Exercise objective – Find the line in the entries below that contains "D106: LED blue". Repeat it exactly, and every line after it through the line that contains "U101 pin E: N023 -> N032".

The input –
-- -- --

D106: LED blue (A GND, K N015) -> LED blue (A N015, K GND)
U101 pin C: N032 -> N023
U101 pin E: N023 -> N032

-- -- --

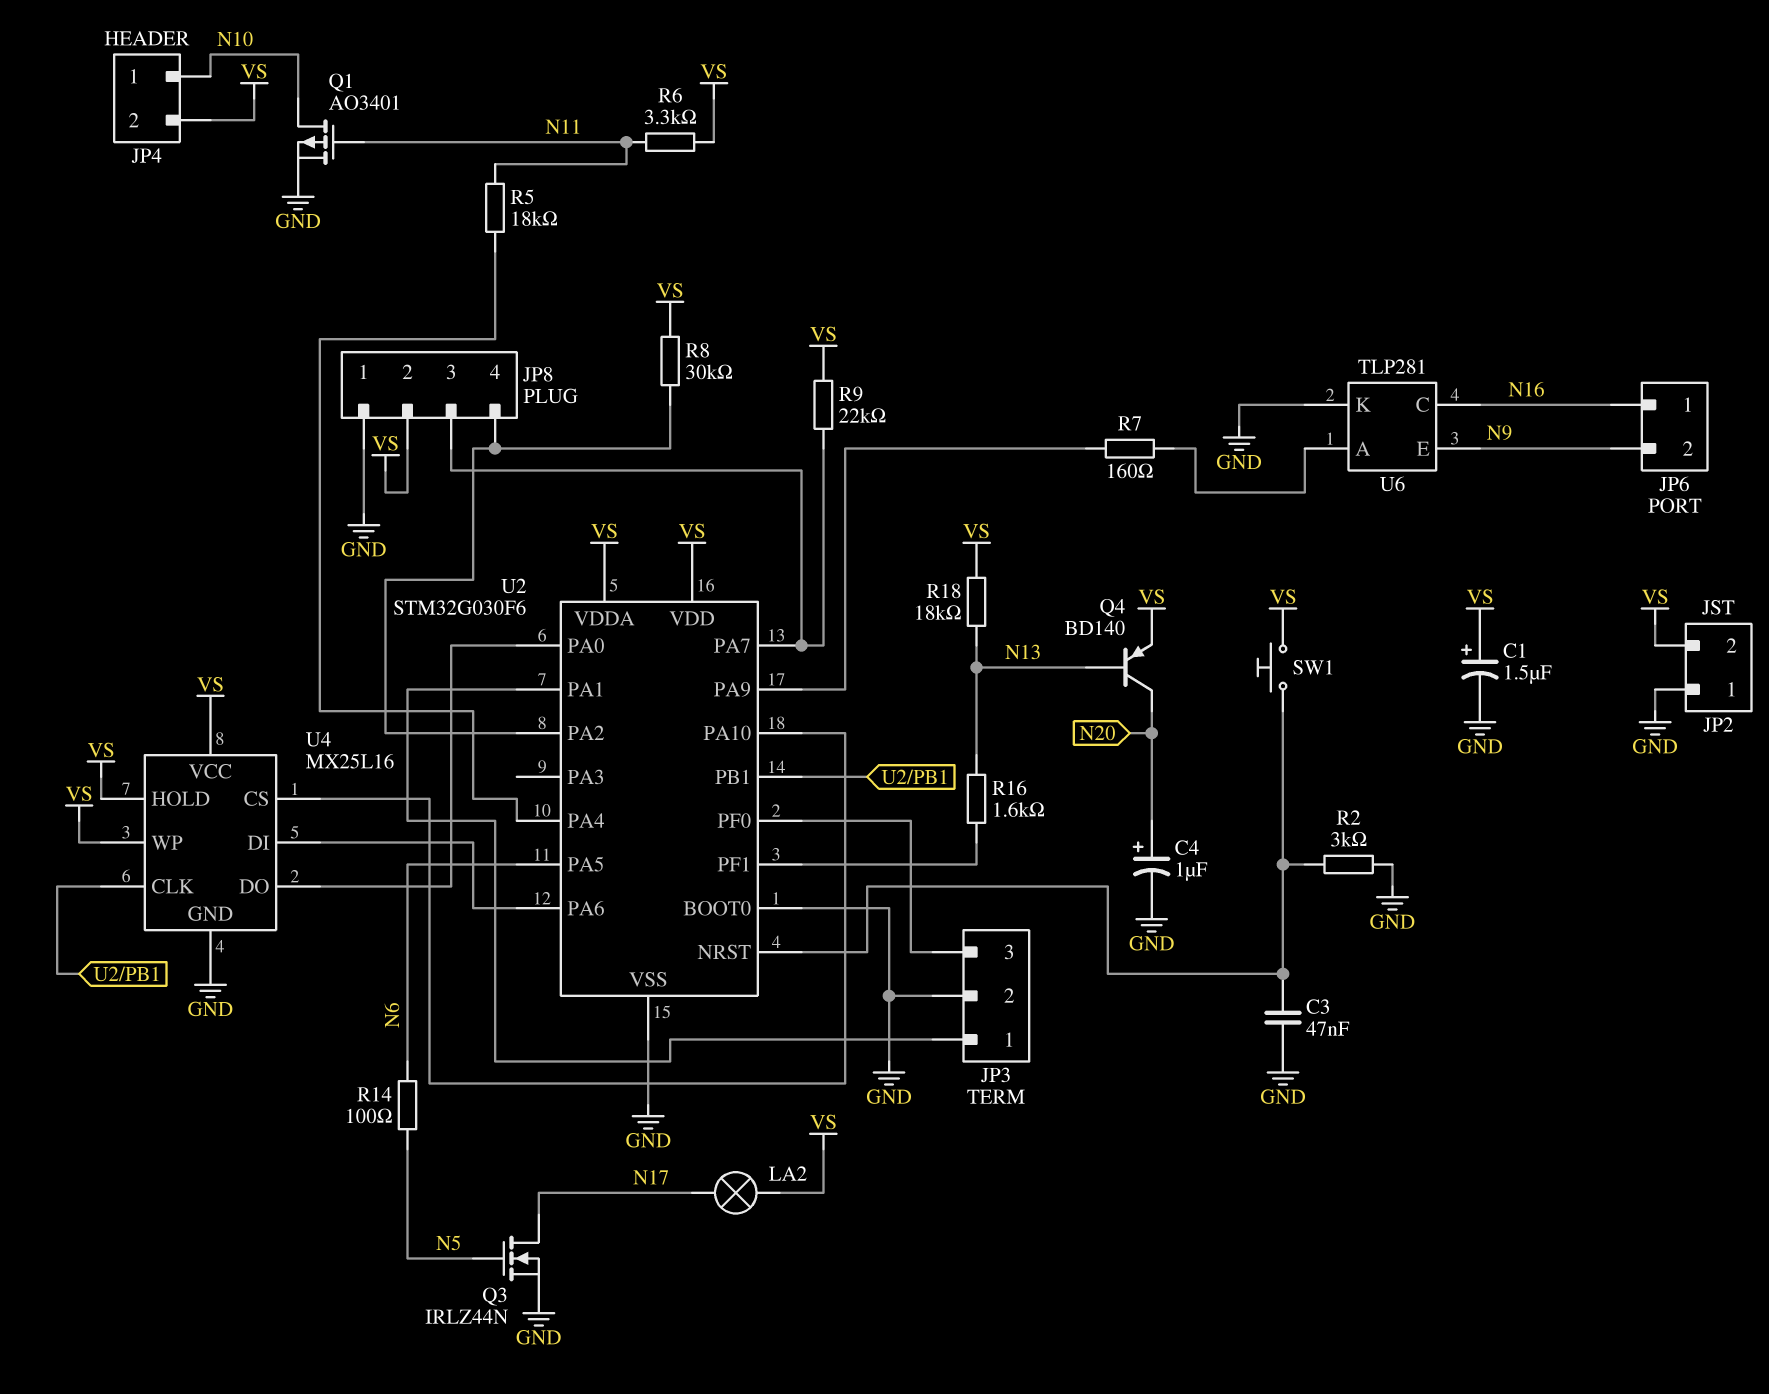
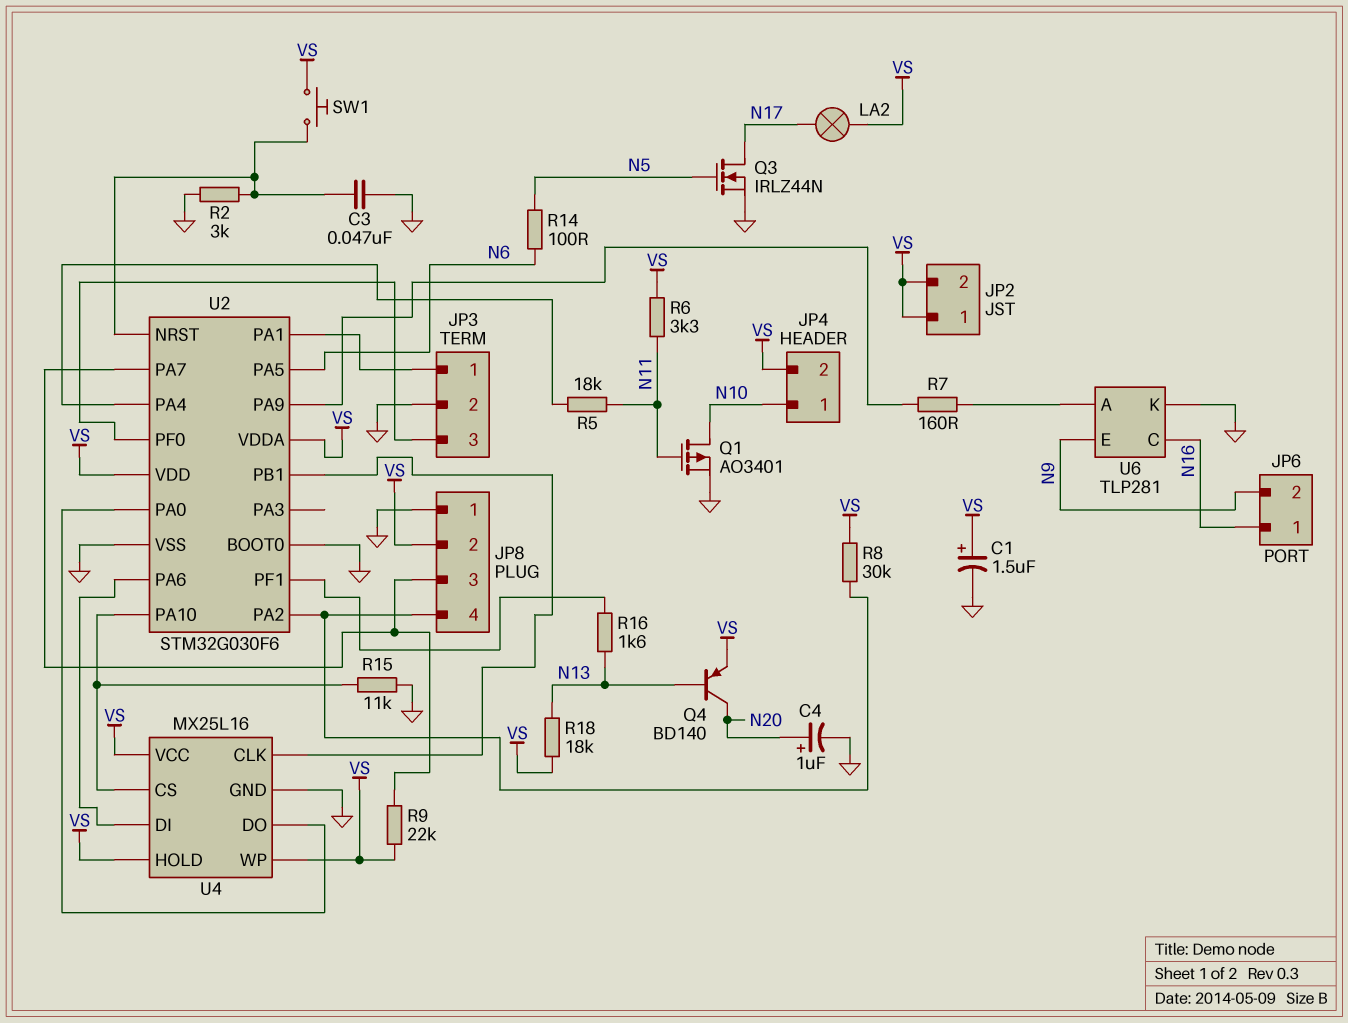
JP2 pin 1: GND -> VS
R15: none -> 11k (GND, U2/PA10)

-- -- --

Result for this exercise –
D106: LED blue (A GND, K N015) -> LED blue (A N015, K GND)
U101 pin C: N032 -> N023
U101 pin E: N023 -> N032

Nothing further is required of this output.